#### EXERCISE PROMPT
Go through the material below and count the lines containing the word "plus". Give that number by itself.

###

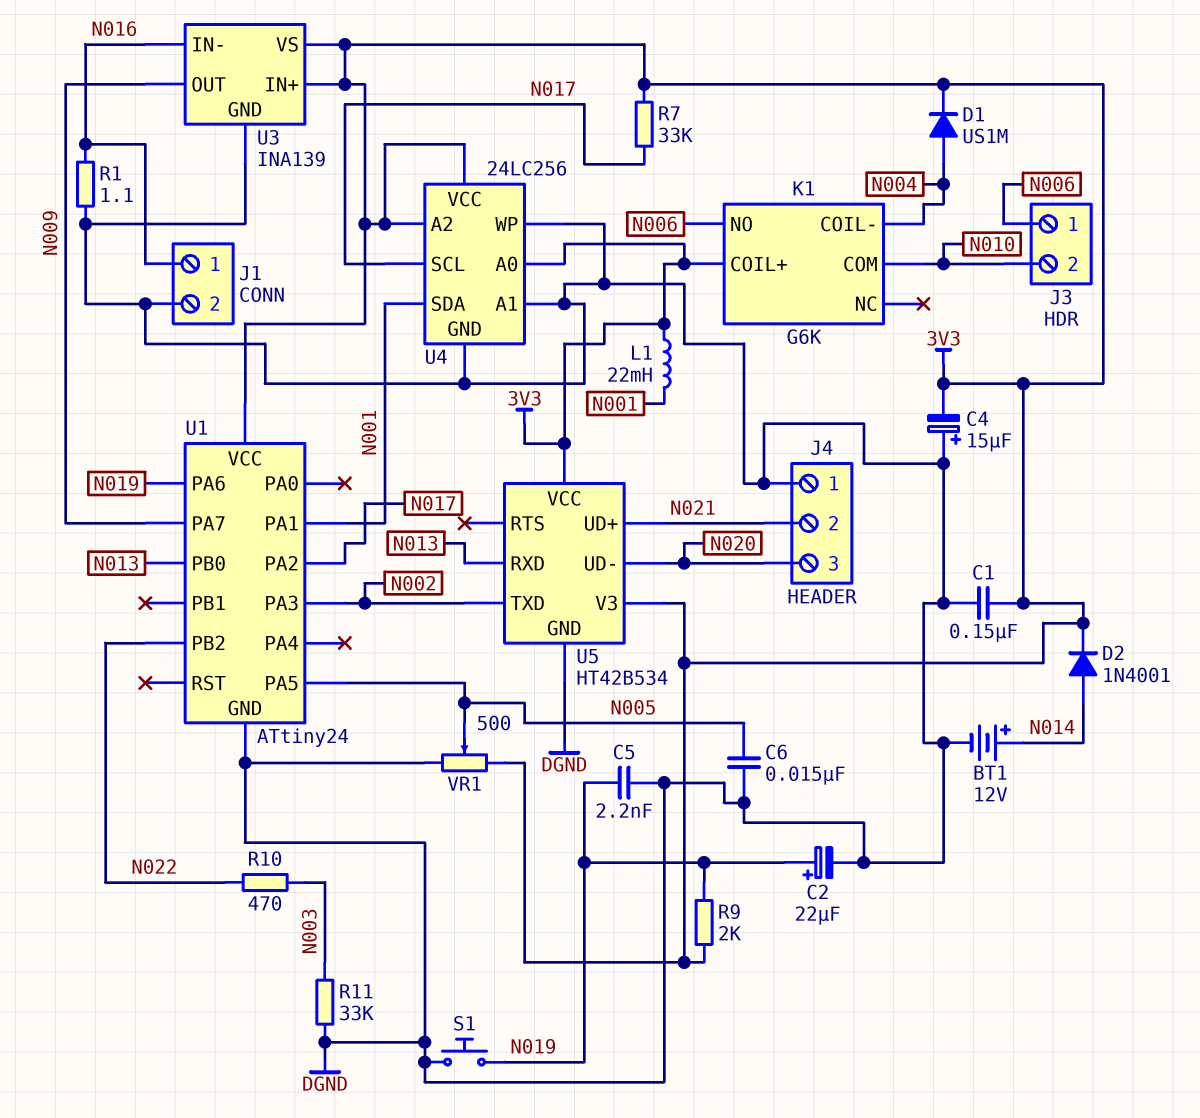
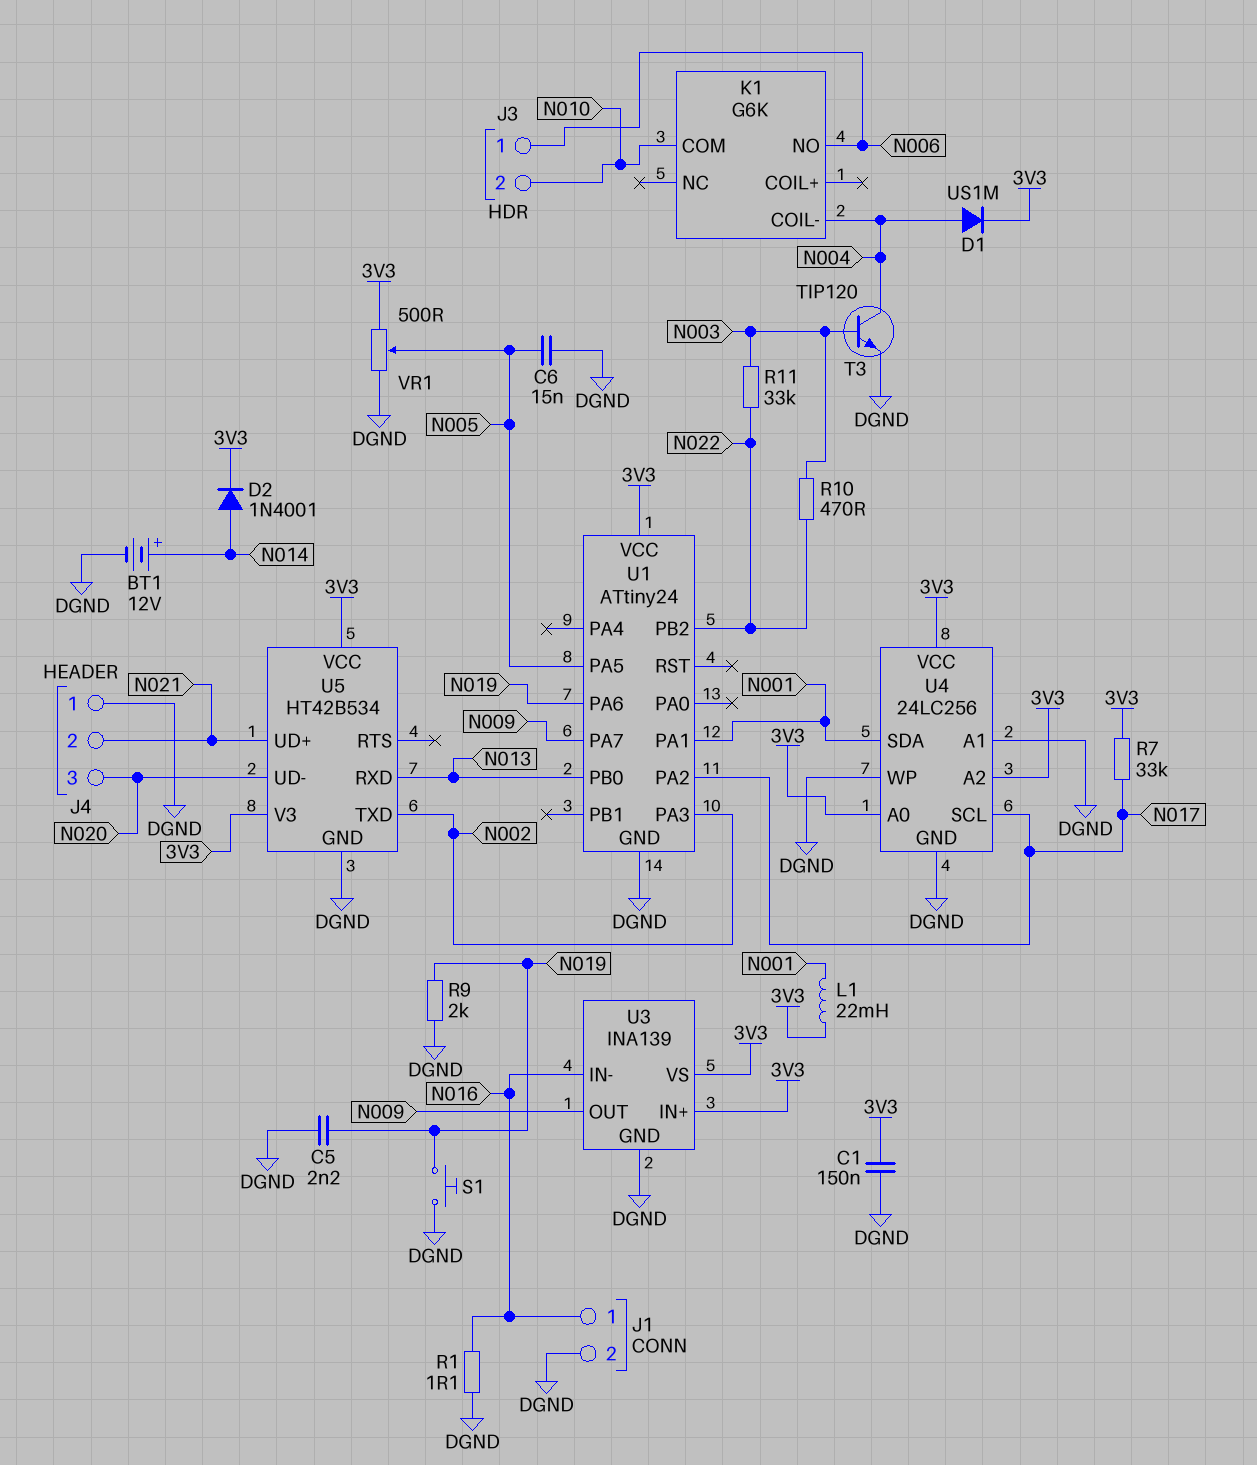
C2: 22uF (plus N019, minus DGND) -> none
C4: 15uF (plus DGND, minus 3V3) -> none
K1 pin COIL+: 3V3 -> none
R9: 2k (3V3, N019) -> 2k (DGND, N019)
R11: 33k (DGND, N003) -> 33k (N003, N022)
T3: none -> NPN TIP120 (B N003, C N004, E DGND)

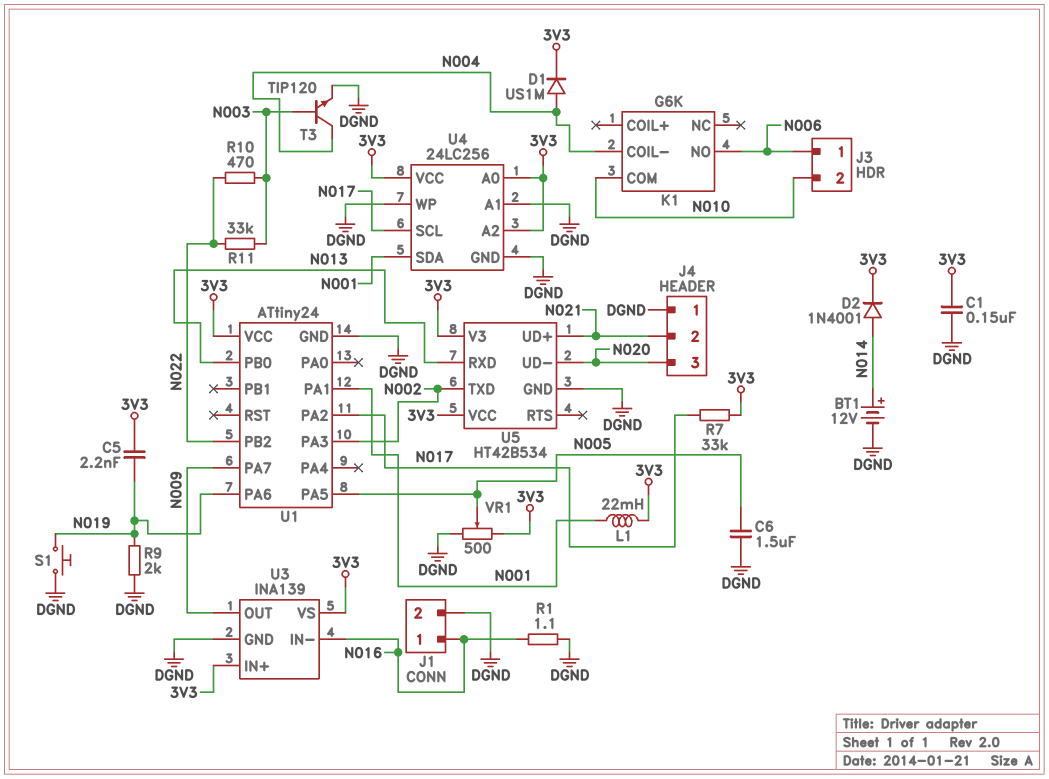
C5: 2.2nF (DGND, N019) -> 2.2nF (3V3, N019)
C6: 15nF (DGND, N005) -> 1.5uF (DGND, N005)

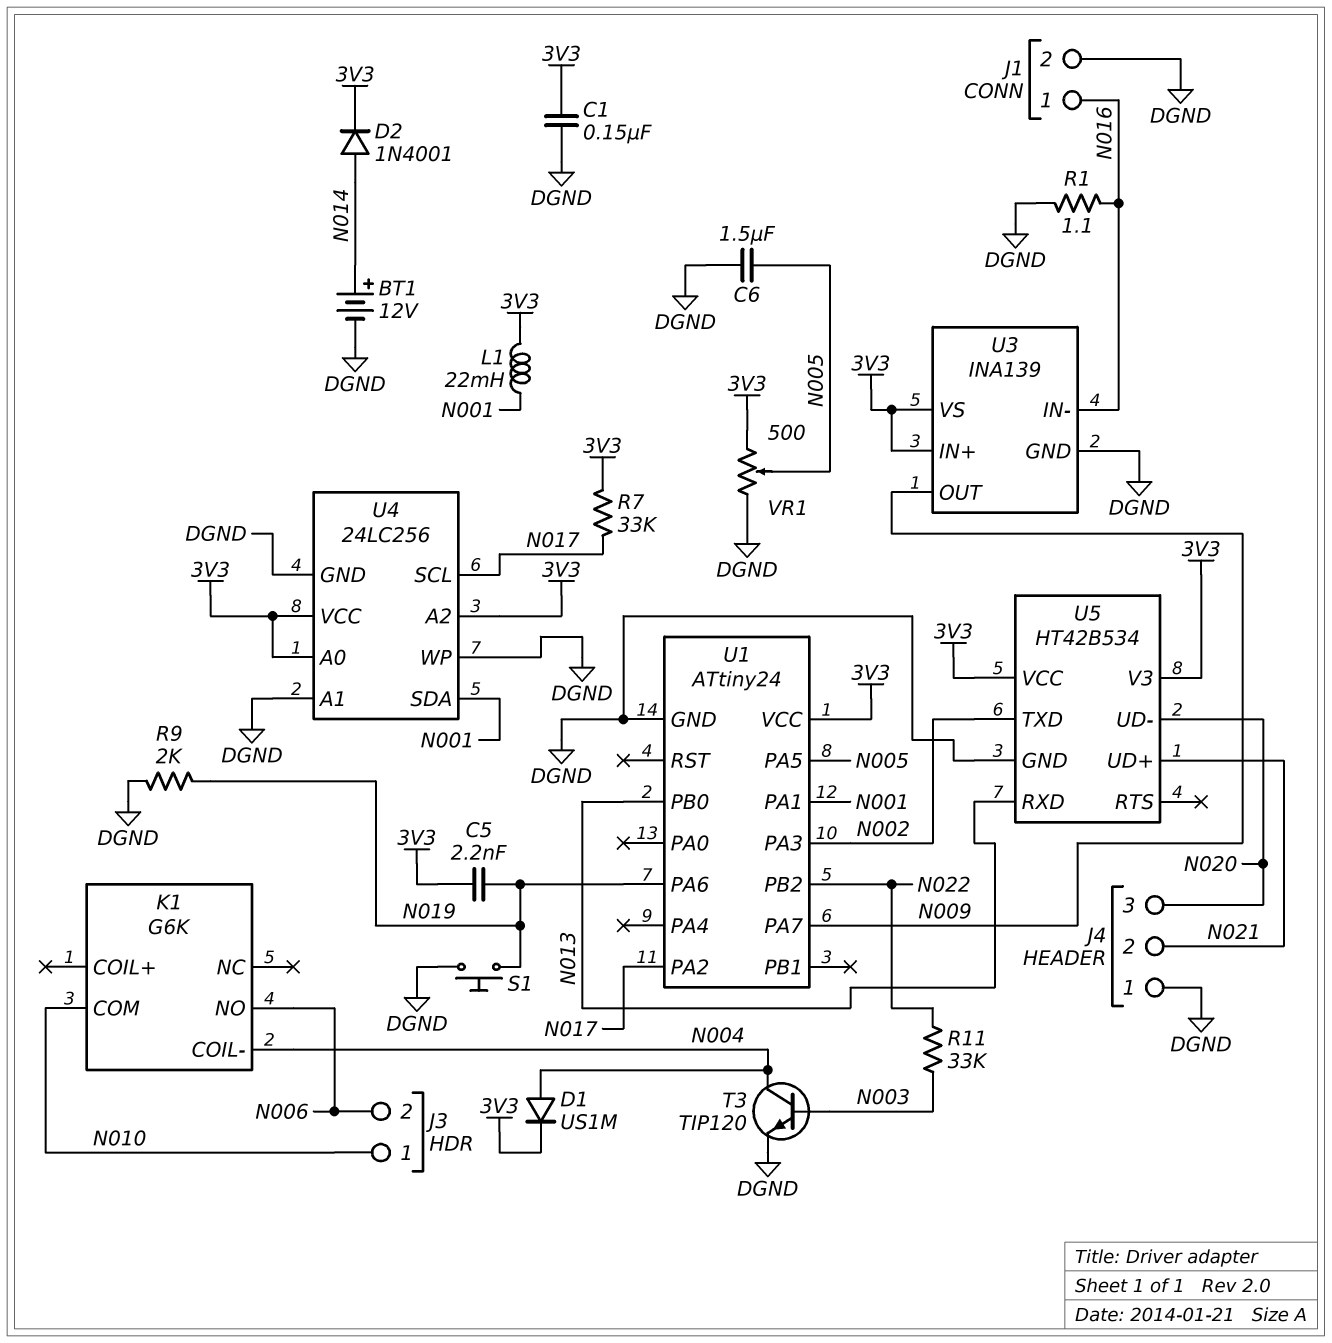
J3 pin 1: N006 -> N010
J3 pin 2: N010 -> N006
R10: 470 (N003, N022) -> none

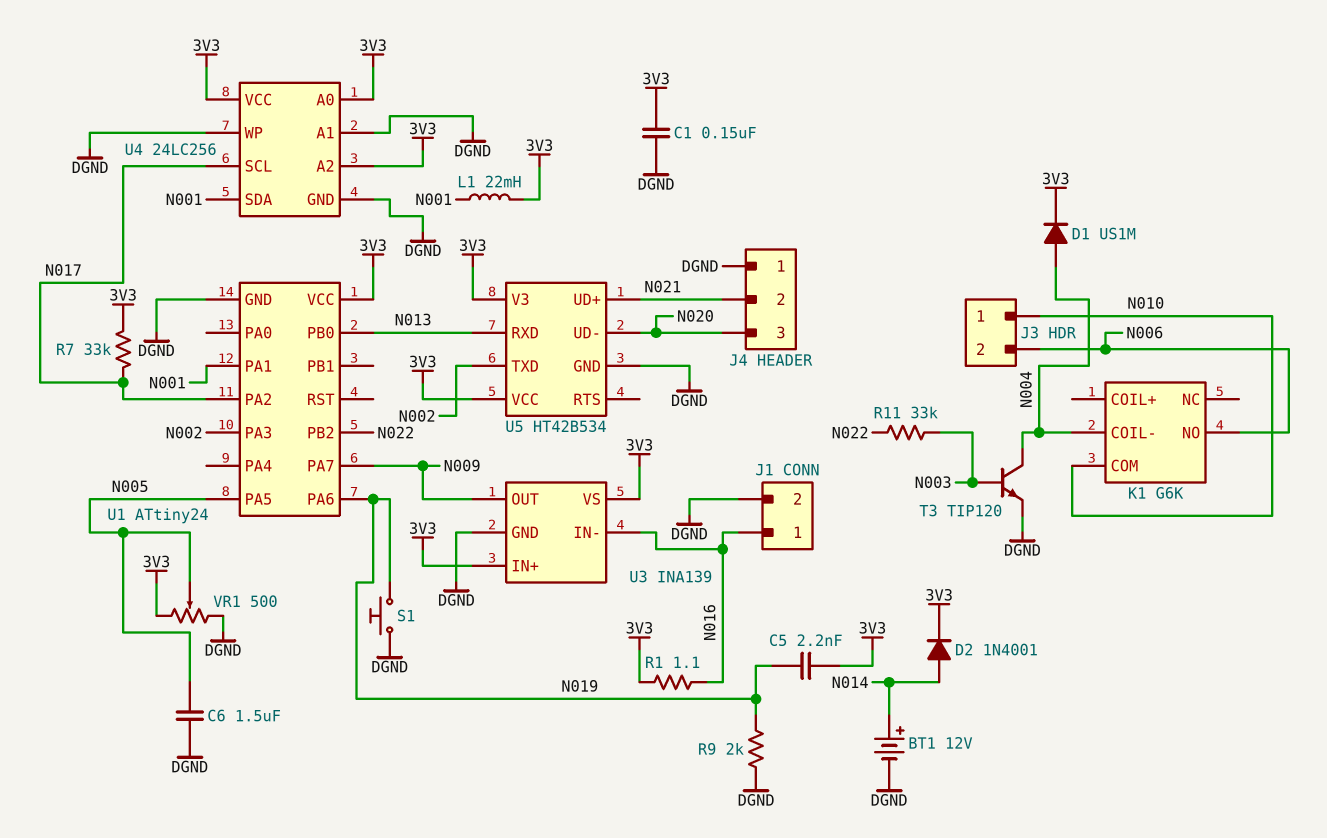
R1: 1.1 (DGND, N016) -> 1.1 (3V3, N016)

###

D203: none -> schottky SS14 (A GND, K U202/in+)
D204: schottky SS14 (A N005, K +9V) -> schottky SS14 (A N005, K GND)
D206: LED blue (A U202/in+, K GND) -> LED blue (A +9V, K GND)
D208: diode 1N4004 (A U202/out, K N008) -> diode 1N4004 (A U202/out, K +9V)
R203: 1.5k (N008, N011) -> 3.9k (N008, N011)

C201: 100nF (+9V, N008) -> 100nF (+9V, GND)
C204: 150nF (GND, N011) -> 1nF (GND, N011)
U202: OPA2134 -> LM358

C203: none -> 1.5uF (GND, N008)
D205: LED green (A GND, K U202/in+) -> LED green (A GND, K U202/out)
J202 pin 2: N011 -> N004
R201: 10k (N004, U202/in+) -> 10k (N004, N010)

###

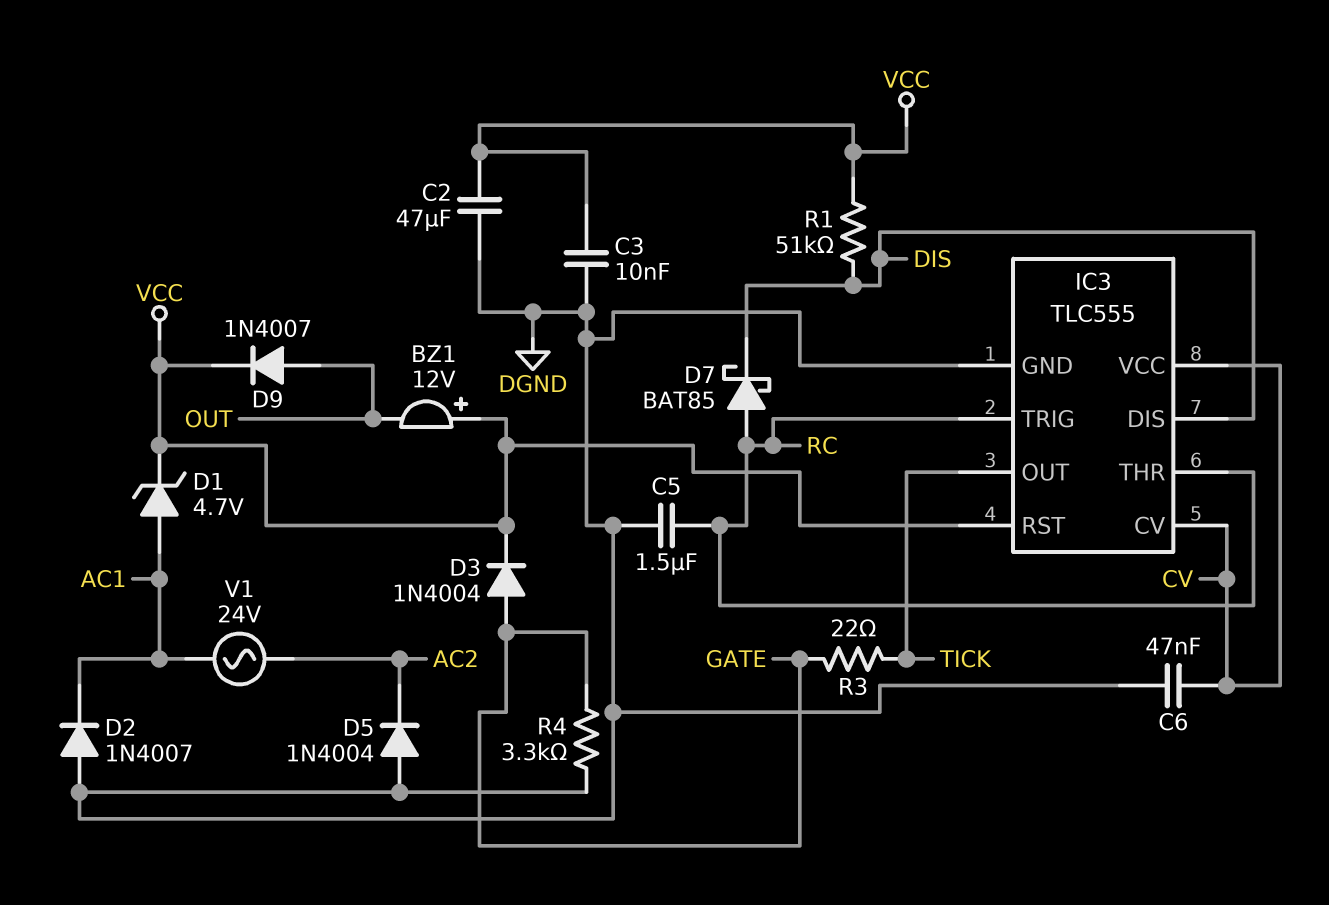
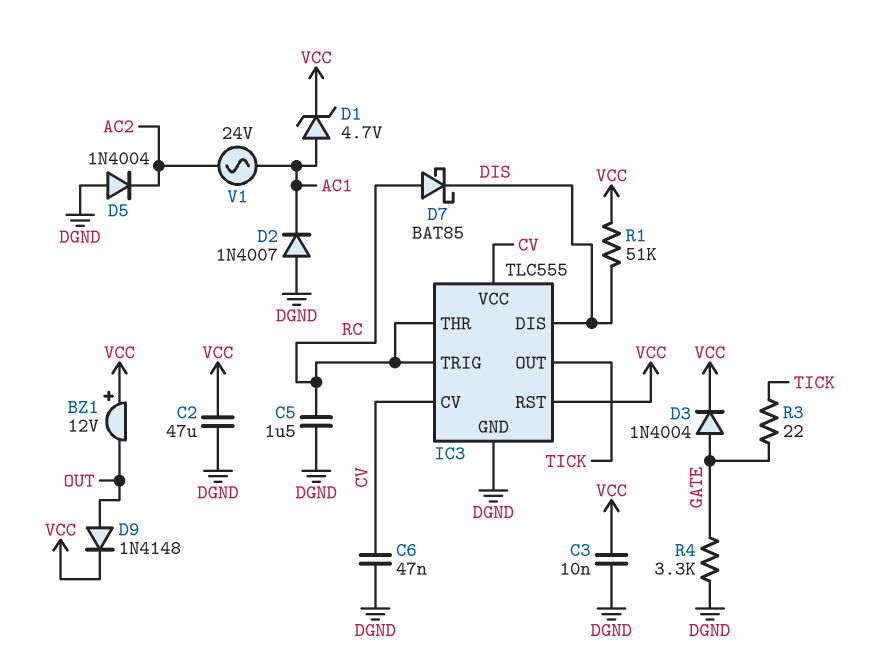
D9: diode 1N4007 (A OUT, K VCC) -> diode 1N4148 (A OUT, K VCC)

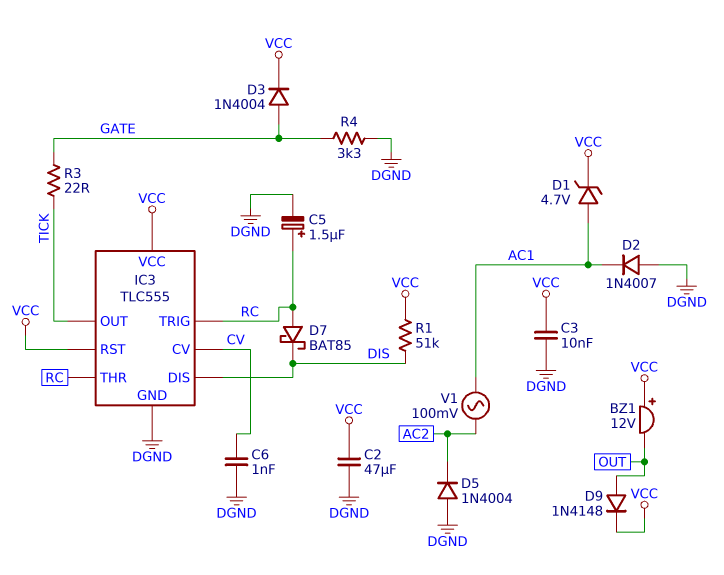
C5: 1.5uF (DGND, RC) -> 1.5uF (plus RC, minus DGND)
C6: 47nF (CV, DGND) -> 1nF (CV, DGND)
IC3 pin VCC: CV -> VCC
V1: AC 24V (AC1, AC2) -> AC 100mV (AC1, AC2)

###

#### RESULT
3